### Listed entries
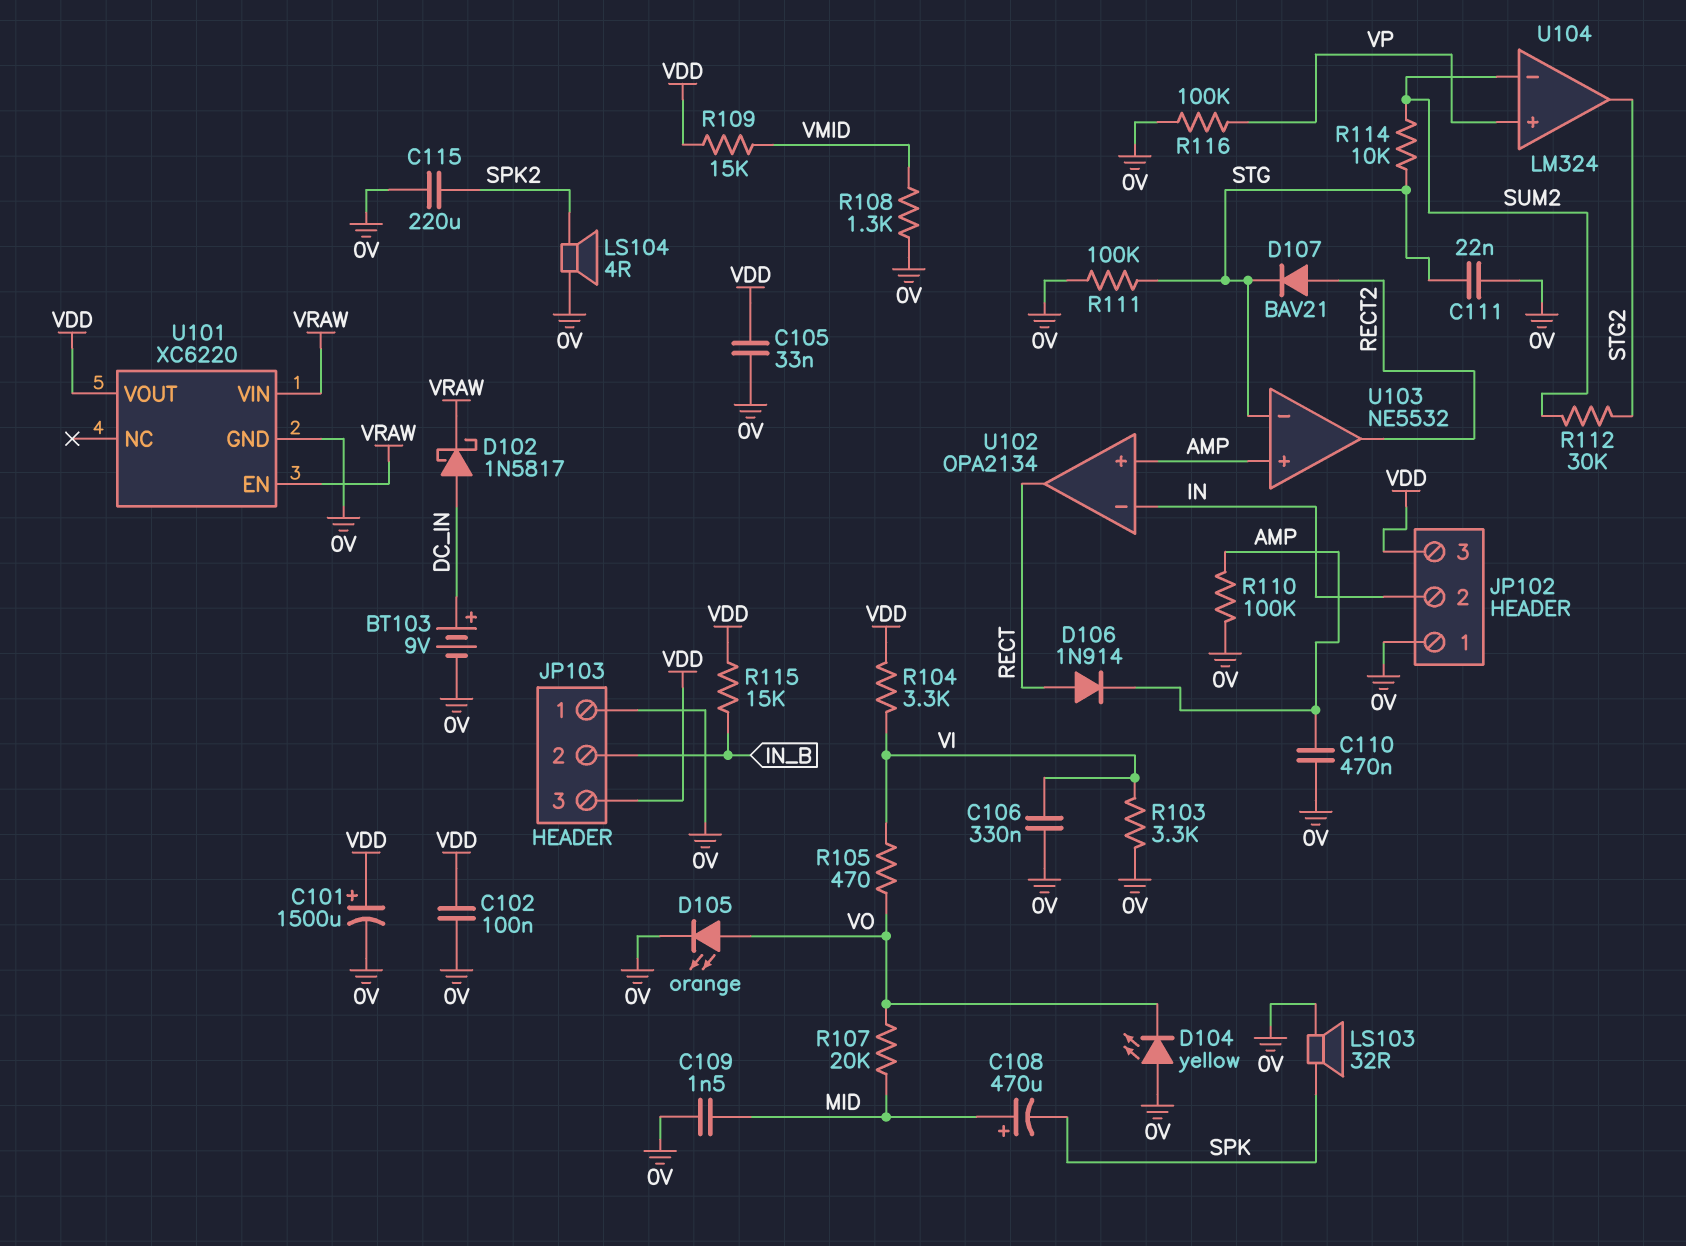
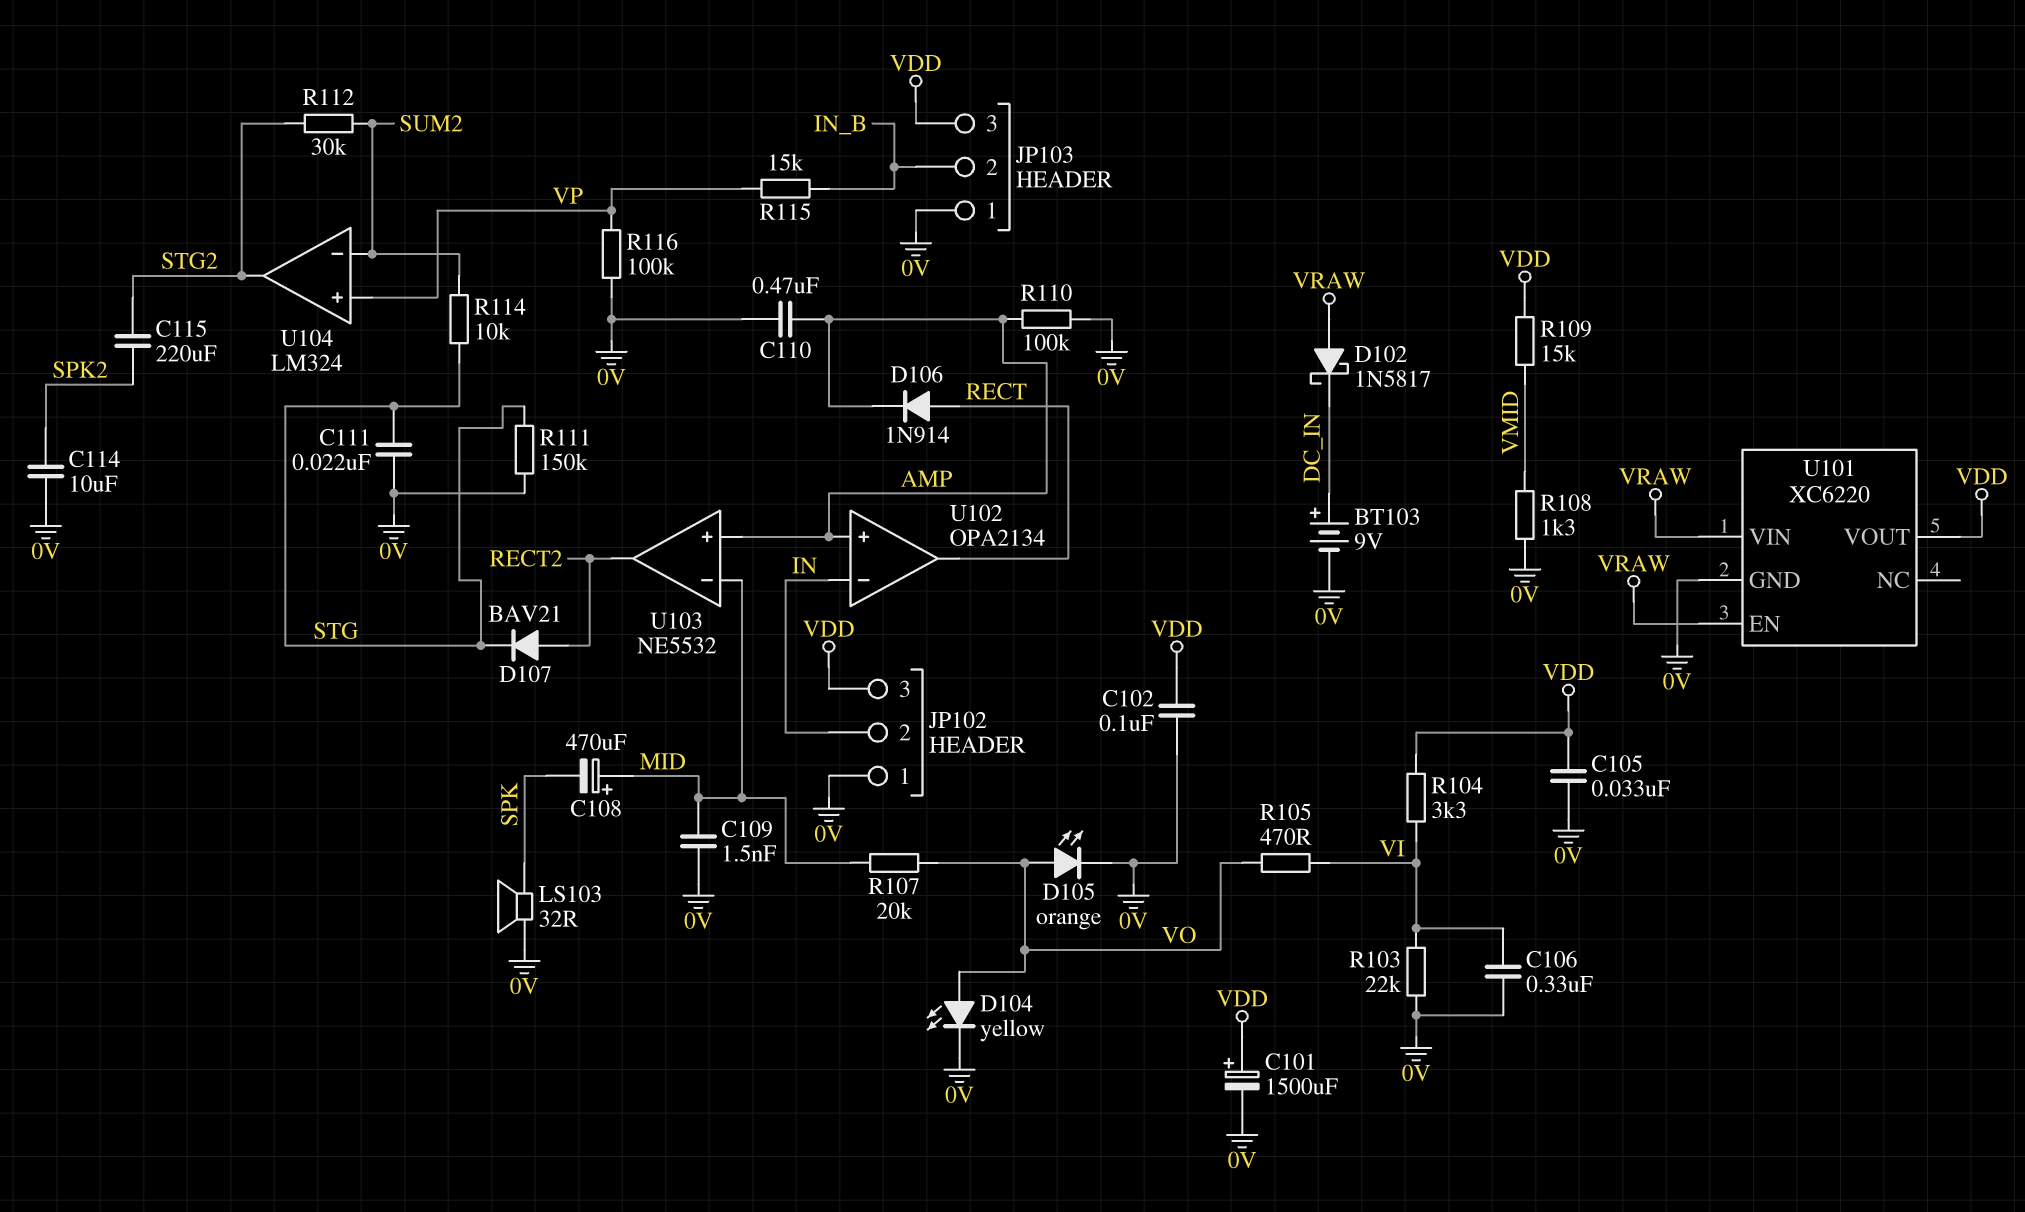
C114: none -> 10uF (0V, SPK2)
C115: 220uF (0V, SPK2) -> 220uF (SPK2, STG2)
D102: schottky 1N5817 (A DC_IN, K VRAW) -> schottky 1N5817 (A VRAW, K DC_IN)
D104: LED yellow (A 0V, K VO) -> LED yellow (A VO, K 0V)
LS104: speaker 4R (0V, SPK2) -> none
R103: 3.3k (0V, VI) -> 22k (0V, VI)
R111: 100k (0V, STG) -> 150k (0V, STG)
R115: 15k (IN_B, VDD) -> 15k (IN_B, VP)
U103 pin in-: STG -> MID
==
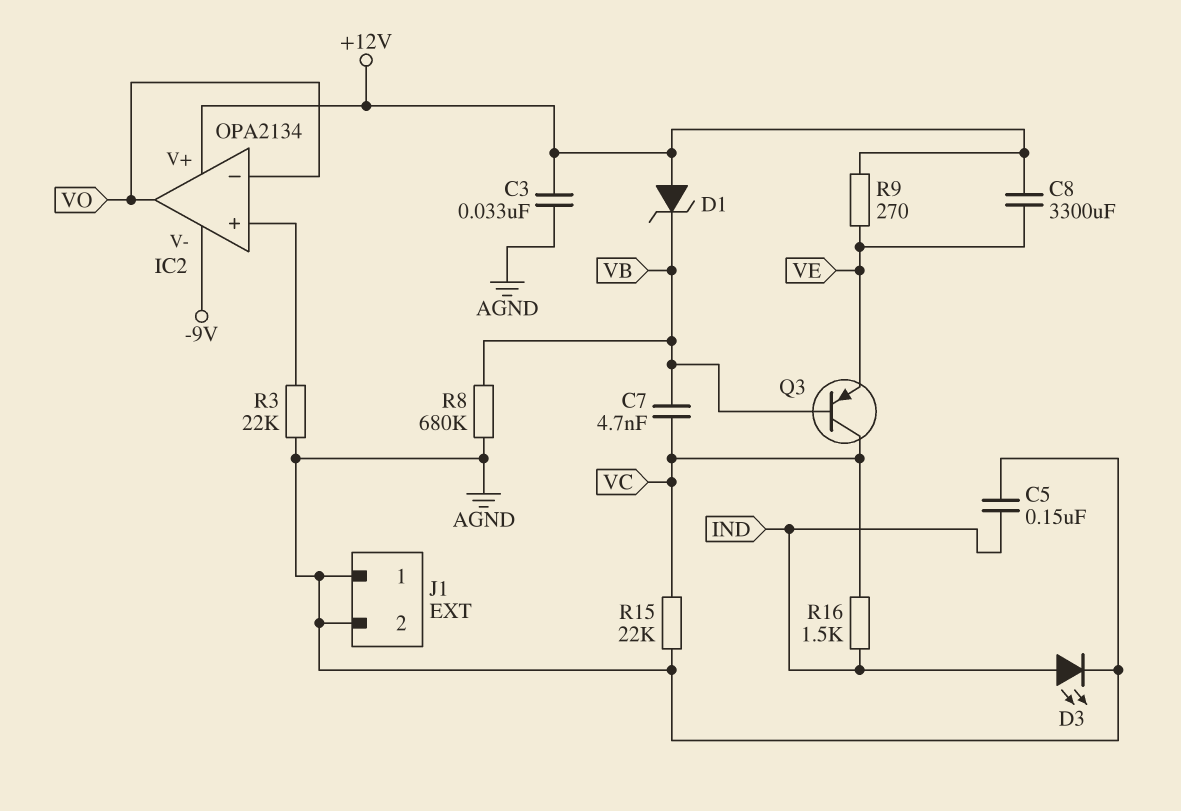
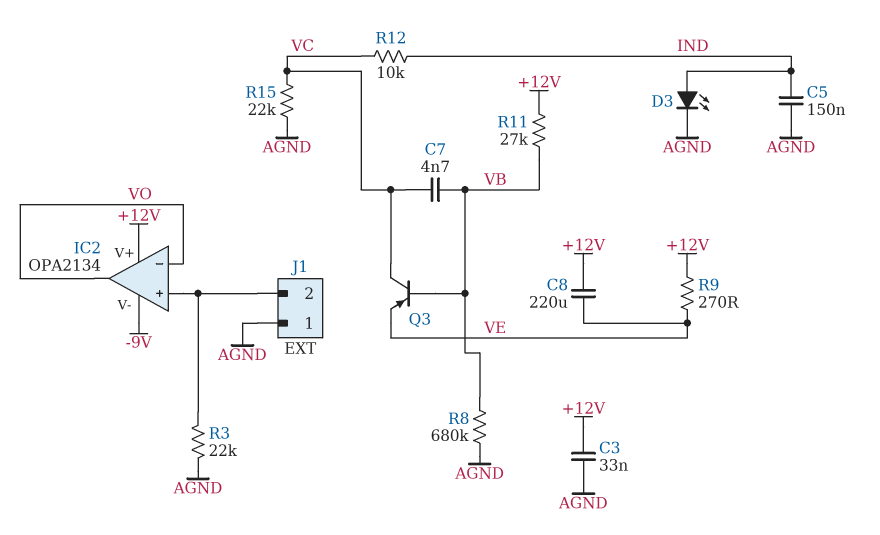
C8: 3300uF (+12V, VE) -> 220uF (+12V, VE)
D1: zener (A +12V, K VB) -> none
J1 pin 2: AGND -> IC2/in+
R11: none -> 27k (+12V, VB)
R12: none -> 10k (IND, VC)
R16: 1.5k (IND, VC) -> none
---
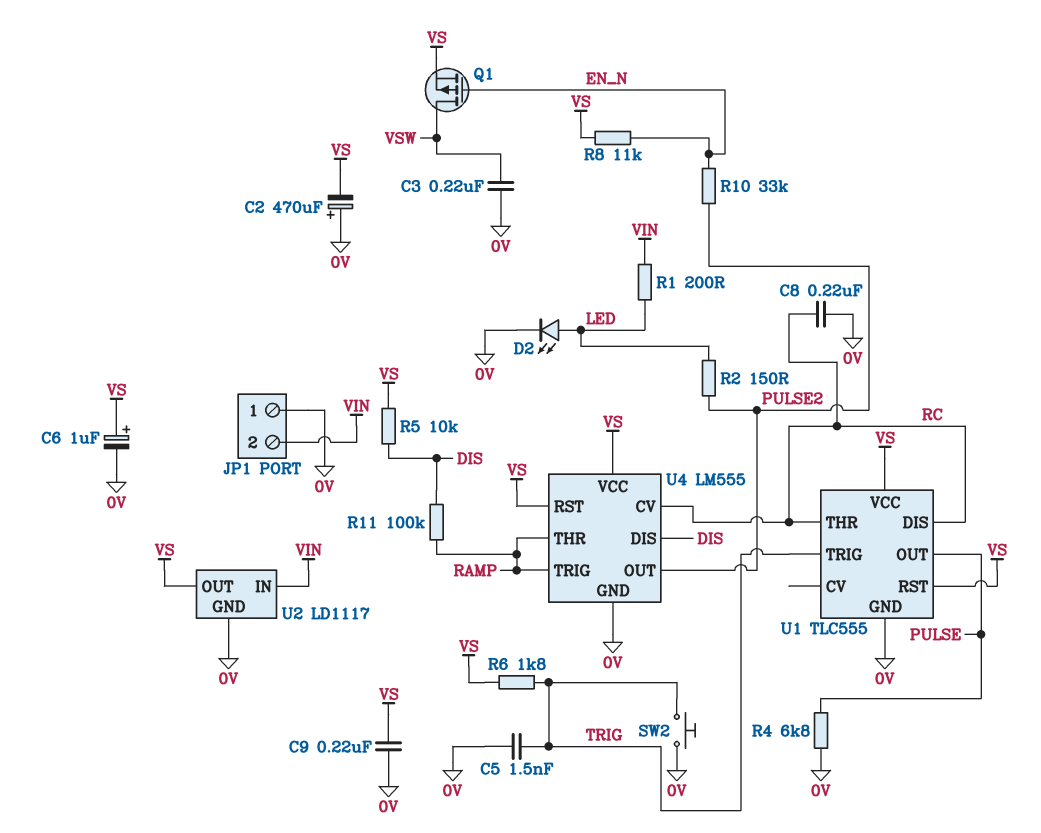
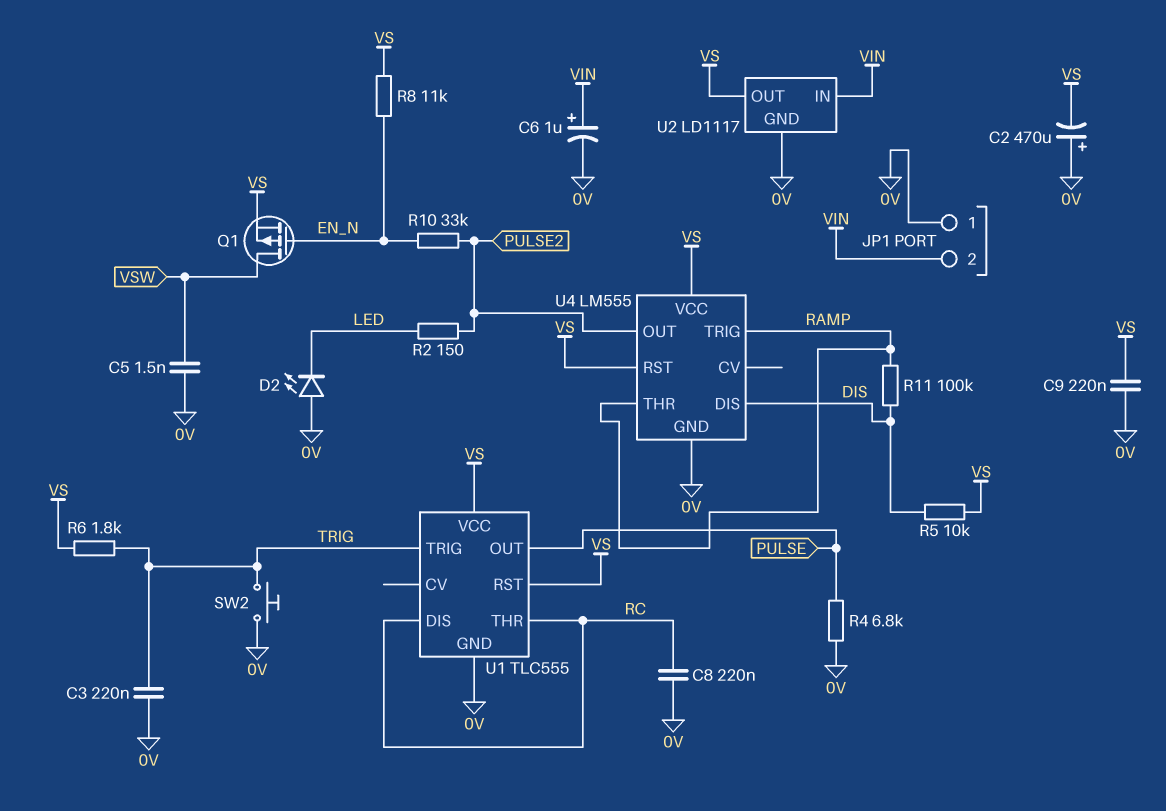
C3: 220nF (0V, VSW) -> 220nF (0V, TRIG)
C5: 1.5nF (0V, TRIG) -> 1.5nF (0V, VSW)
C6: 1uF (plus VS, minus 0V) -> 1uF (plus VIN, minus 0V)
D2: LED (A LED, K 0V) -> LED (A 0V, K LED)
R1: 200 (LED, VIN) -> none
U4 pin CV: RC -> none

### Task requirements
Copy out each line of the data where the string "none" appears.

### Answer space
C114: none -> 10uF (0V, SPK2)
LS104: speaker 4R (0V, SPK2) -> none
D1: zener (A +12V, K VB) -> none
R11: none -> 27k (+12V, VB)
R12: none -> 10k (IND, VC)
R16: 1.5k (IND, VC) -> none
R1: 200 (LED, VIN) -> none
U4 pin CV: RC -> none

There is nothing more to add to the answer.